▼▼▼

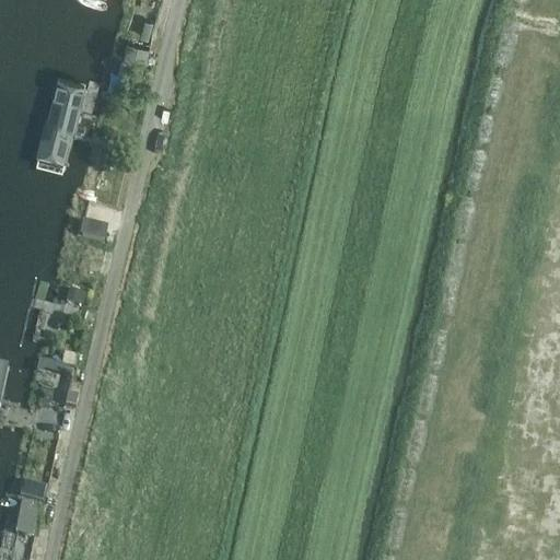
[(153,21),(146,19),(140,36),(149,38),(153,21)]
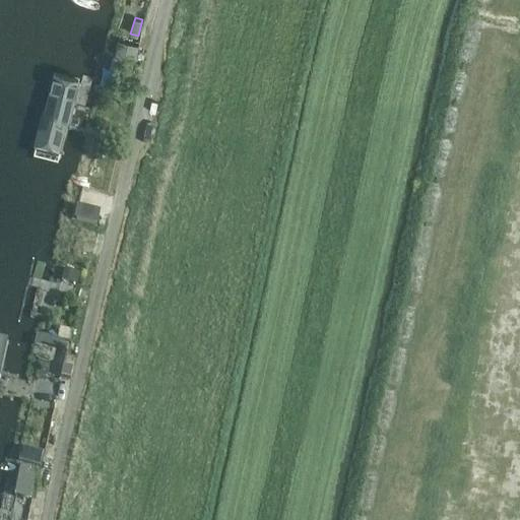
[(137,50),(118,45),(115,55),(134,60),(137,50)]
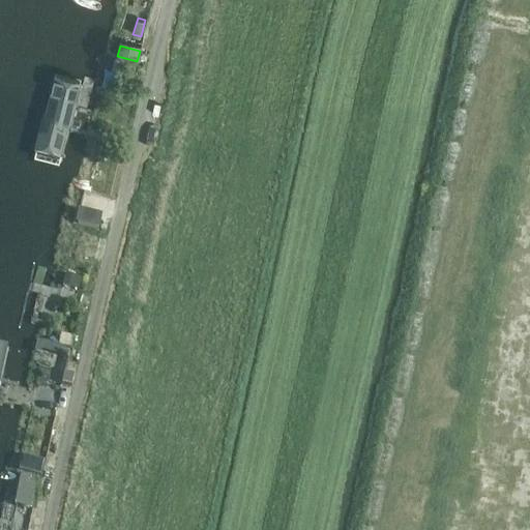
[(82,80),(55,74),(33,160),(60,168),(68,133),(80,87),(82,80)]
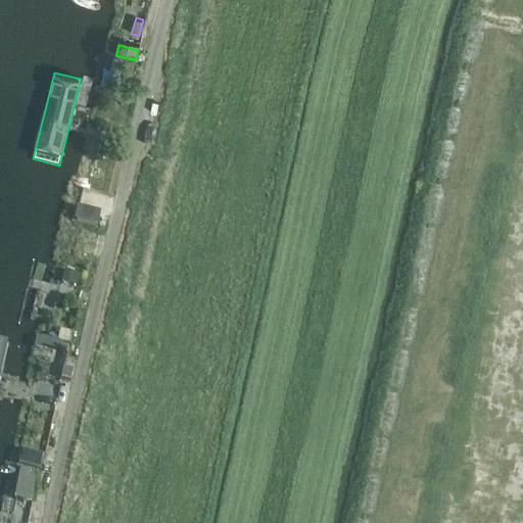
[(79,210),(77,223),(96,227),(99,215),(79,210)]
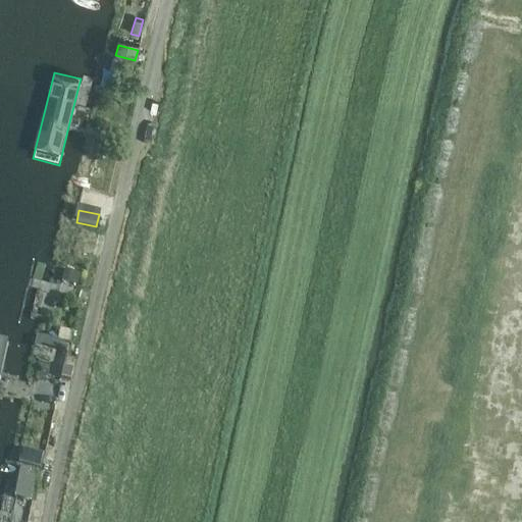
[(36,246),(17,242),(3,299),(0,311),(0,320),(16,324),(25,285),(28,277),(36,246)]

▲▲▲

(Exercise goal):
Which lines run from the one containing "[(79,210),(77,223),(96,227),(99,215),(79,210)]" through the last line of the entries above? Output them exactly, both ends included, with no pictures.

(Result of this exercise):
[(79,210),(77,223),(96,227),(99,215),(79,210)]
[(36,246),(17,242),(3,299),(0,311),(0,320),(16,324),(25,285),(28,277),(36,246)]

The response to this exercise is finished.